**Supplied records:**
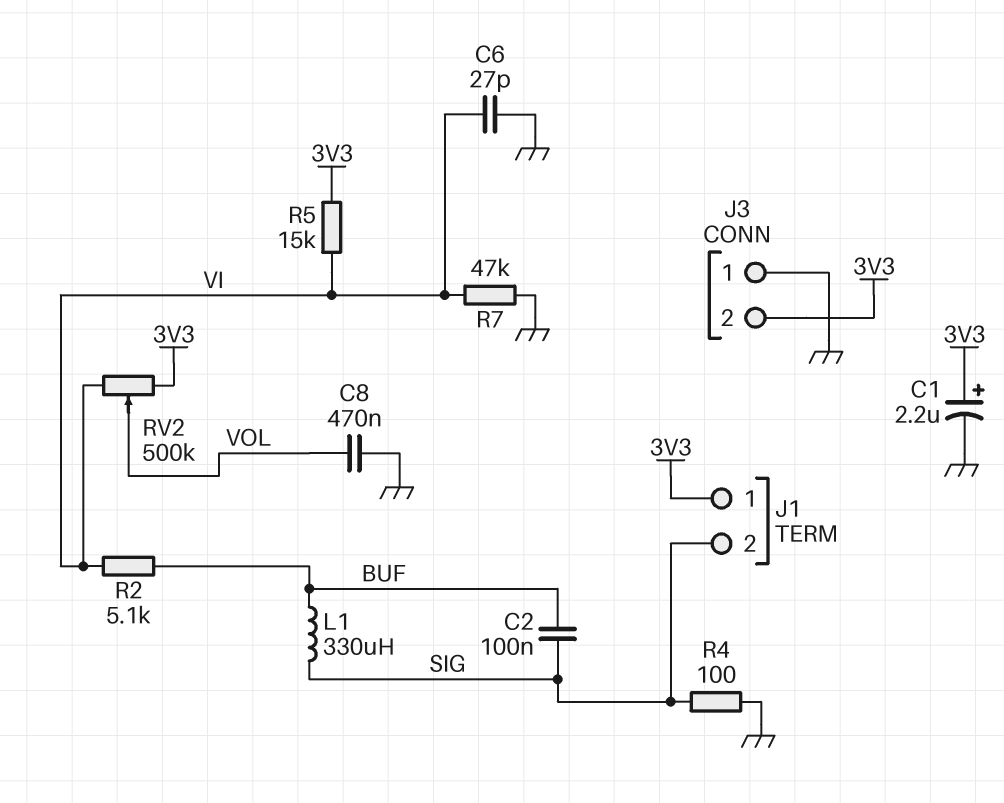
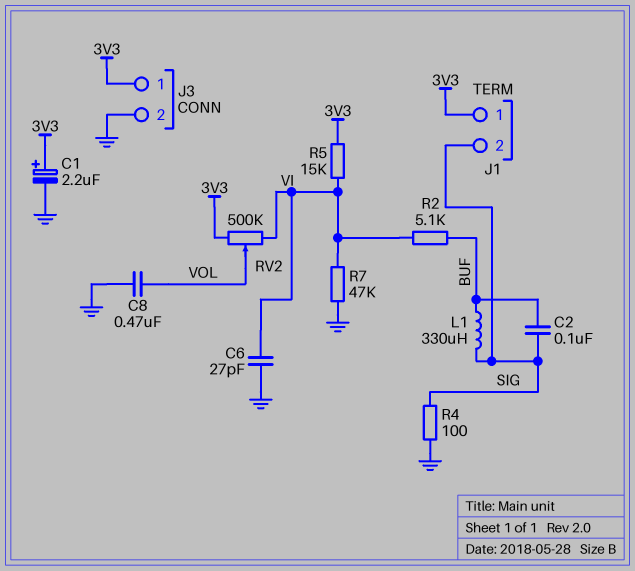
J3 pin 1: GND -> 3V3
J3 pin 2: 3V3 -> GND

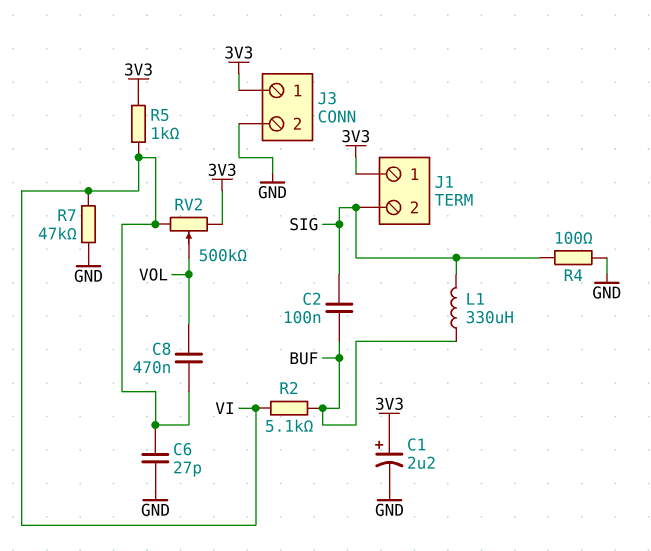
C8: 470nF (GND, VOL) -> 470nF (VI, VOL)
R5: 15k (3V3, VI) -> 1k (3V3, VI)

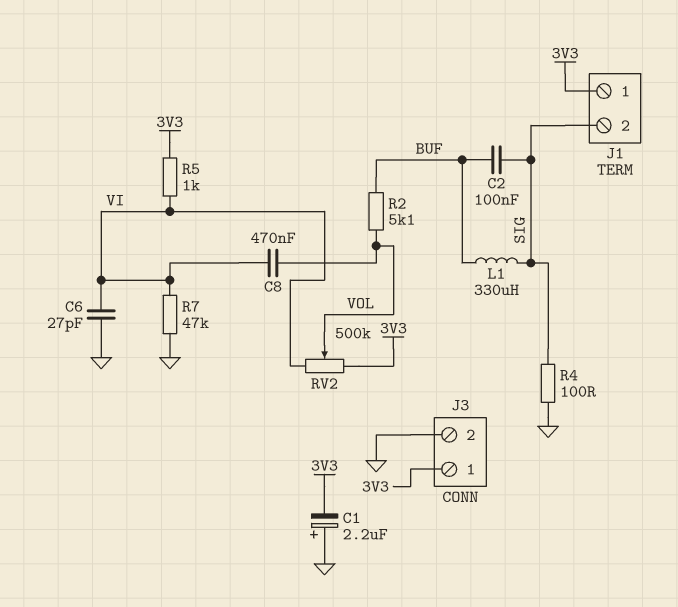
C1: 2.2uF (plus 3V3, minus GND) -> 2.2uF (plus GND, minus 3V3)
R2: 5.1k (BUF, VI) -> 5.1k (BUF, VOL)

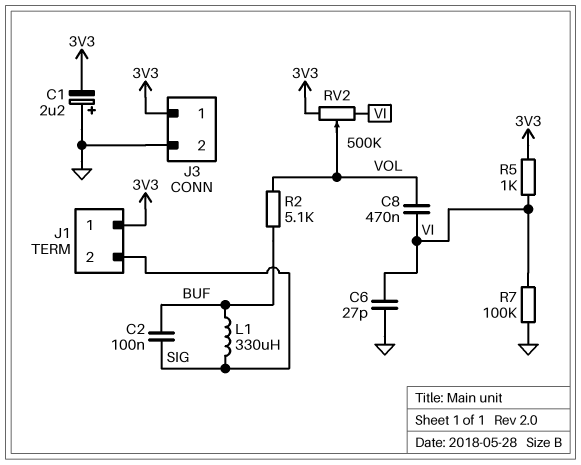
R4: 100 (GND, SIG) -> none
R7: 47k (GND, VI) -> 100k (GND, VI)

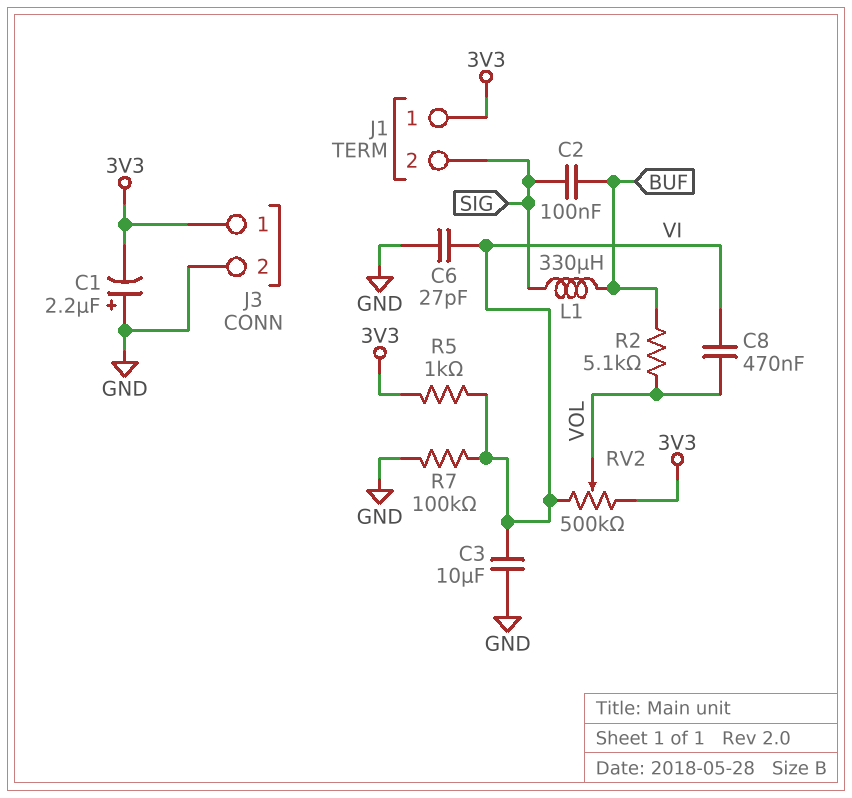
C3: none -> 10uF (GND, VI)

**Required action:** Set down the records exactly, without the pictures.

**Written solution:**
J3 pin 1: GND -> 3V3
J3 pin 2: 3V3 -> GND

C8: 470nF (GND, VOL) -> 470nF (VI, VOL)
R5: 15k (3V3, VI) -> 1k (3V3, VI)

C1: 2.2uF (plus 3V3, minus GND) -> 2.2uF (plus GND, minus 3V3)
R2: 5.1k (BUF, VI) -> 5.1k (BUF, VOL)

R4: 100 (GND, SIG) -> none
R7: 47k (GND, VI) -> 100k (GND, VI)

C3: none -> 10uF (GND, VI)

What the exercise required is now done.